(Spatial object tracking data)

════════════════

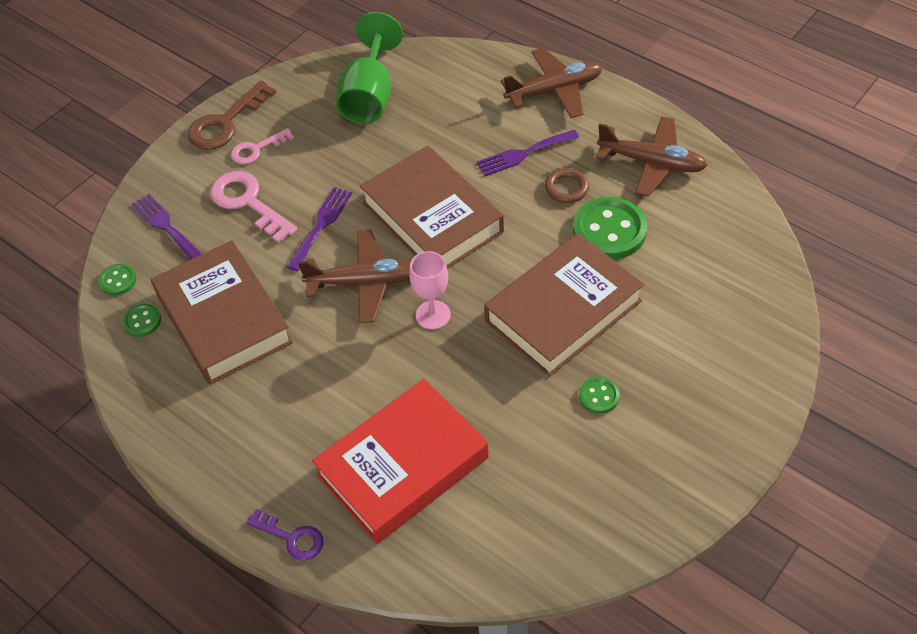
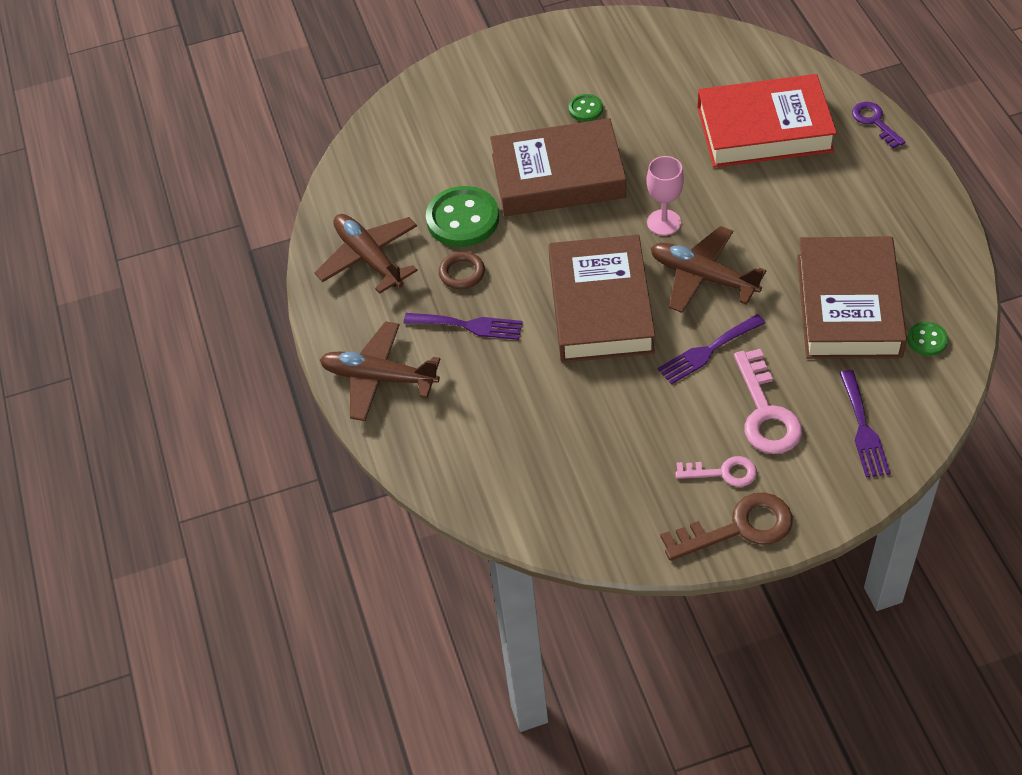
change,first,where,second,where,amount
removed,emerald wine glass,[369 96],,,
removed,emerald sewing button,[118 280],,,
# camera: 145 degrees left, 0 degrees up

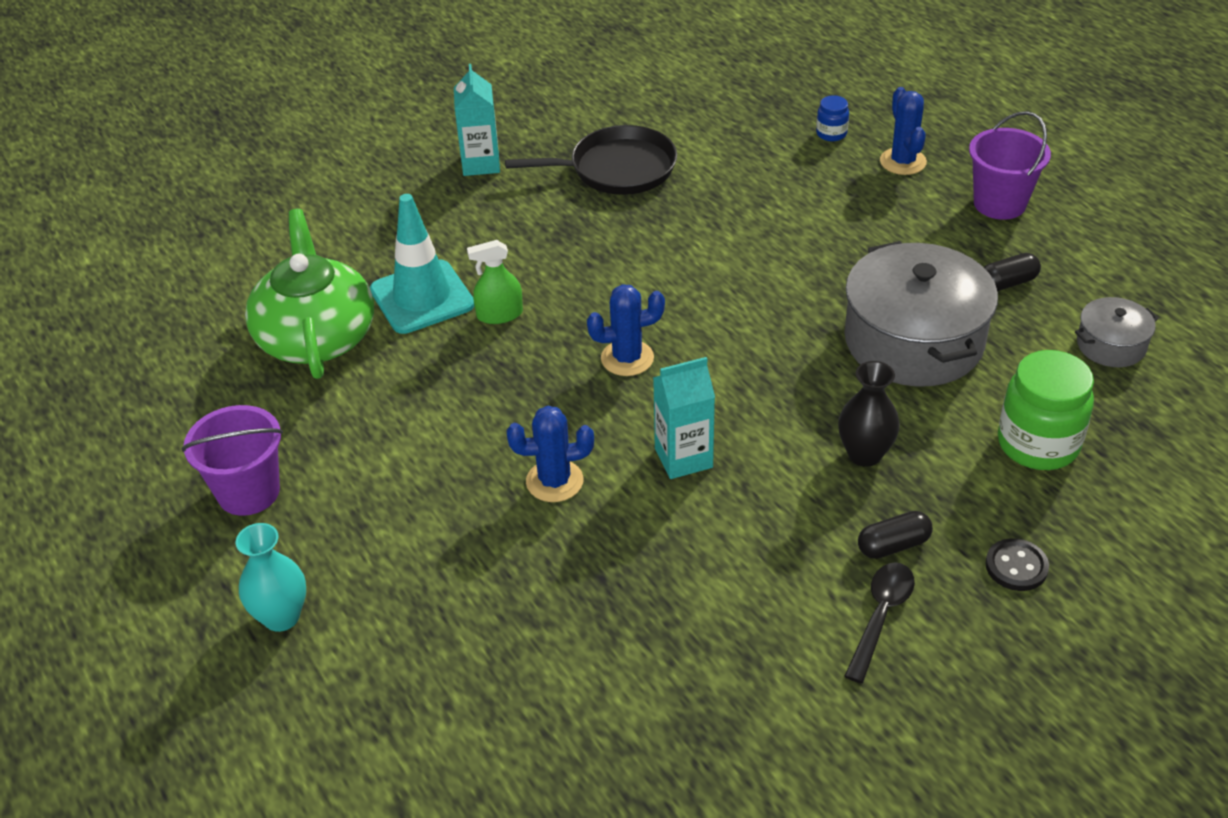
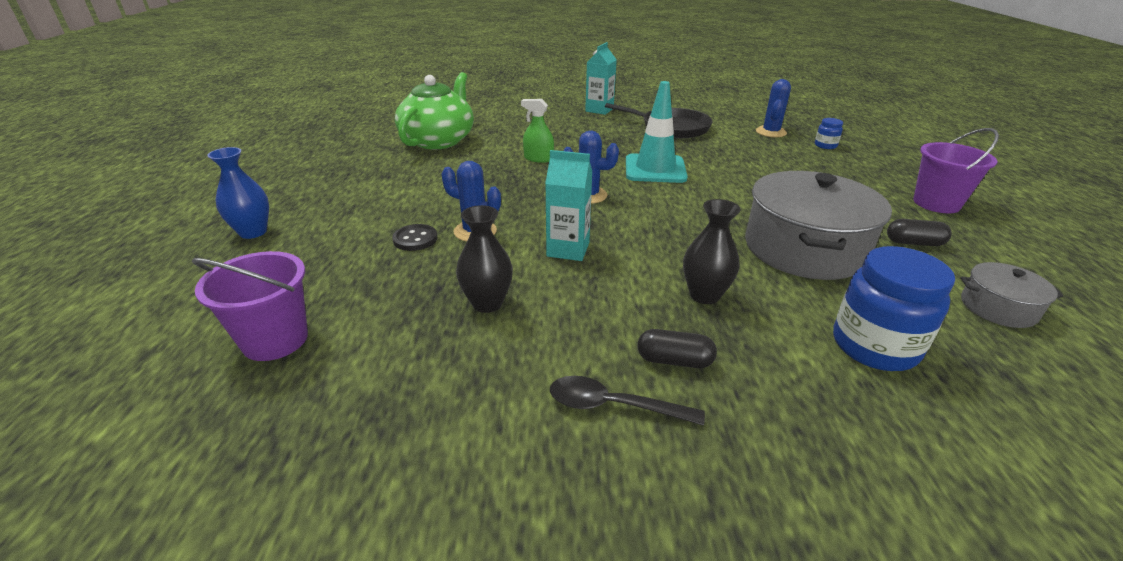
change,first,where,second,where,amount
moved,blue cactus,[903 161],,[770 132],
moved,teal road cone,[422 297],,[655 169],
recoloured,emerald jam jar,[1038 444],blue jam jar,[874 346],
moved,purple bucket,[248 492],,[275 340],
recoloured,teal vase,[281 617],blue vase,[253 232],
moved,ebony sewing button,[1016 566],,[415 239],
turned,ebony teaspoon,[880 617],,[614 406],135 degrees counterclockwise
added,,,ebony vase,[487 303],
# camera: 30 degrees right, 10 degrees down

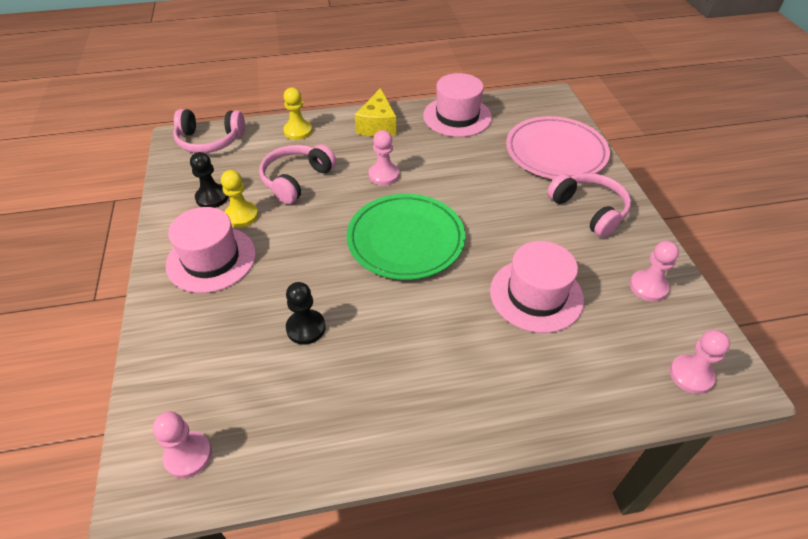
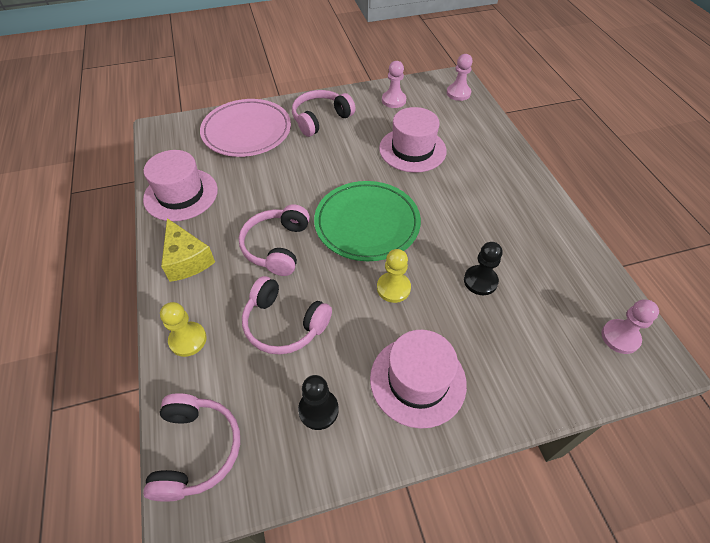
change,first,where,second,where,amount
turned,bright yellow piece of cheese,[377 125],,[187 260],60 degrees clockwise
replaced,pink chess pawn,[384 175],pink headset,[276 246],
moved,bright yellow chess pawn,[241 216],,[393 288],
# camera: 95 degrees left, 5 degrees up

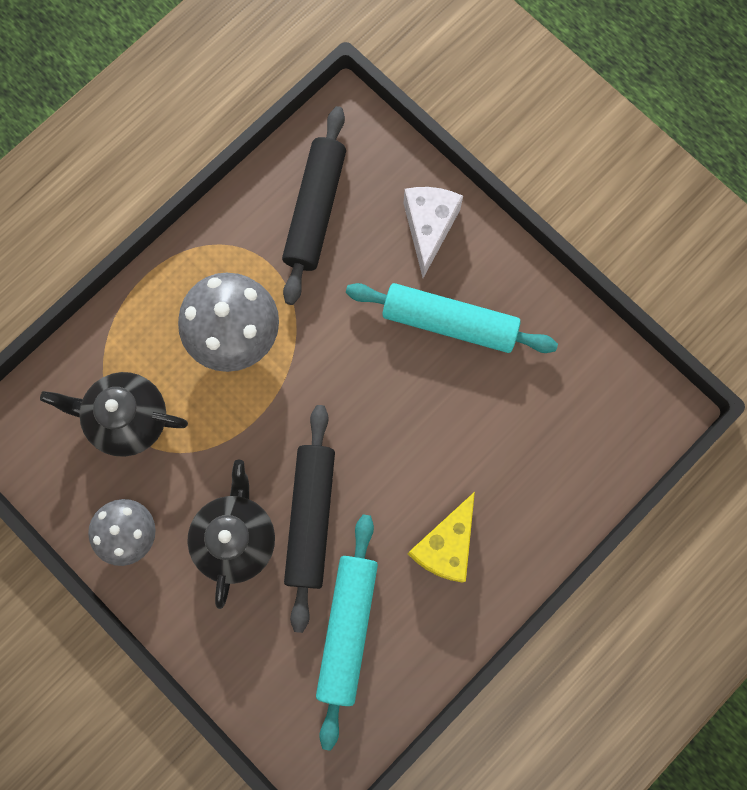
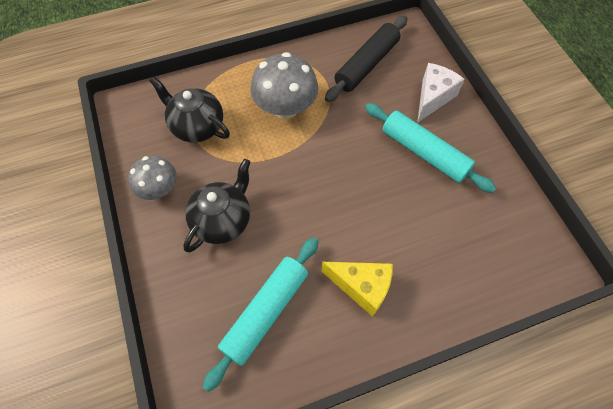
change,first,where,second,where,amount
removed,ebony dough roller,[311 518],,,
turned,bright yellow piece of cheese,[445 545],,[362 287],120 degrees counterclockwise
# camera: 25 degrees right, 15 degrees down

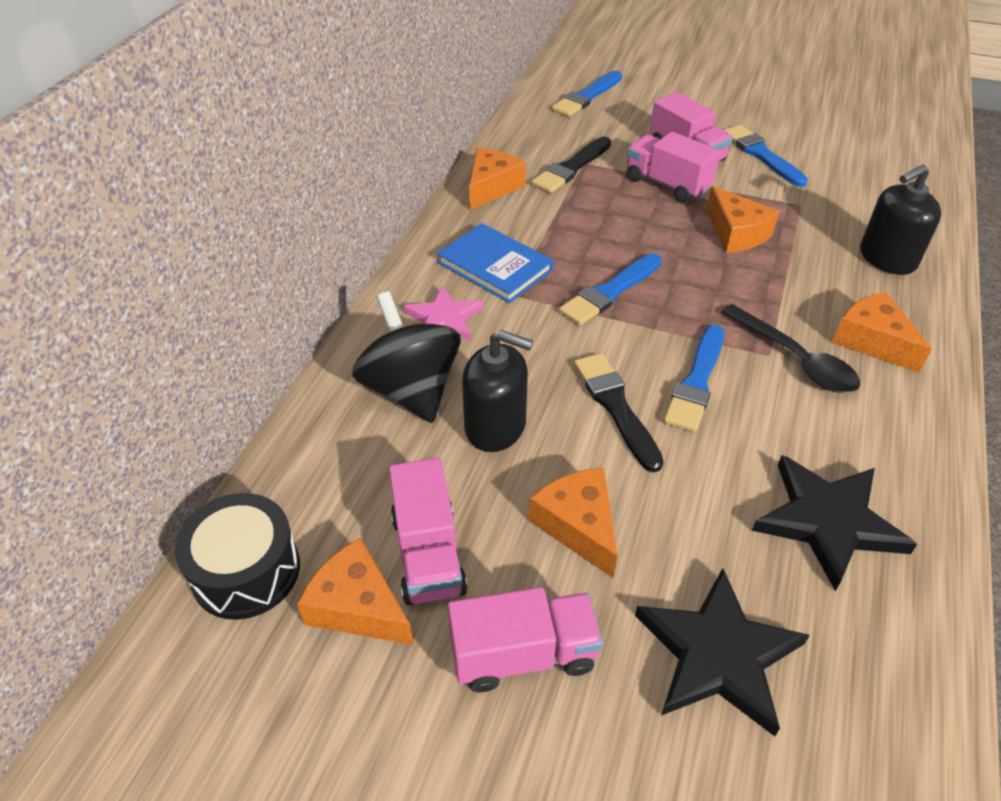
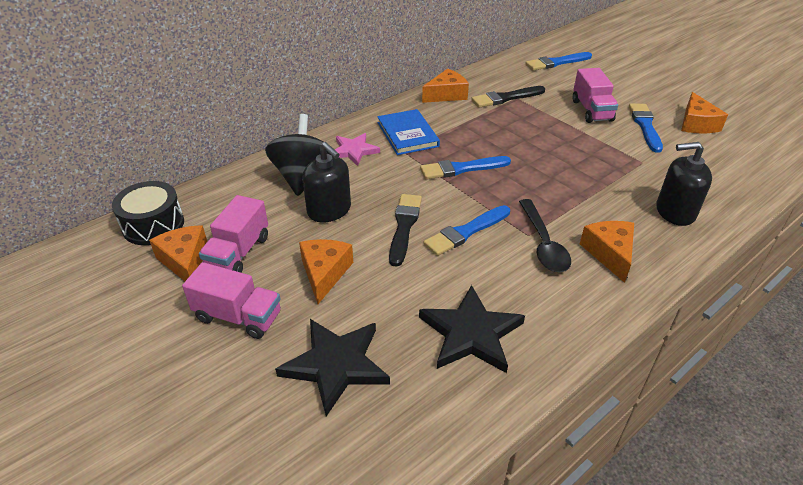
change,first,where,second,where,amount
removed,pink toy truck,[667 184],,,
moved,orange-coloured piece of cheese,[736 233],,[696 124],
# camera: 30 degrees right, 5 degrees down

════════════════

* [Exercise prompt] Only the lines from the one holding "removed,emerald wine glass,[369" through the end of the data are to be printed, exactly as they stand and with no pictures.

* [Finished exercise]
removed,emerald wine glass,[369 96],,,
removed,emerald sewing button,[118 280],,,
# camera: 145 degrees left, 0 degrees up

change,first,where,second,where,amount
moved,blue cactus,[903 161],,[770 132],
moved,teal road cone,[422 297],,[655 169],
recoloured,emerald jam jar,[1038 444],blue jam jar,[874 346],
moved,purple bucket,[248 492],,[275 340],
recoloured,teal vase,[281 617],blue vase,[253 232],
moved,ebony sewing button,[1016 566],,[415 239],
turned,ebony teaspoon,[880 617],,[614 406],135 degrees counterclockwise
added,,,ebony vase,[487 303],
# camera: 30 degrees right, 10 degrees down

change,first,where,second,where,amount
turned,bright yellow piece of cheese,[377 125],,[187 260],60 degrees clockwise
replaced,pink chess pawn,[384 175],pink headset,[276 246],
moved,bright yellow chess pawn,[241 216],,[393 288],
# camera: 95 degrees left, 5 degrees up

change,first,where,second,where,amount
removed,ebony dough roller,[311 518],,,
turned,bright yellow piece of cheese,[445 545],,[362 287],120 degrees counterclockwise
# camera: 25 degrees right, 15 degrees down

change,first,where,second,where,amount
removed,pink toy truck,[667 184],,,
moved,orange-coloured piece of cheese,[736 233],,[696 124],
# camera: 30 degrees right, 5 degrees down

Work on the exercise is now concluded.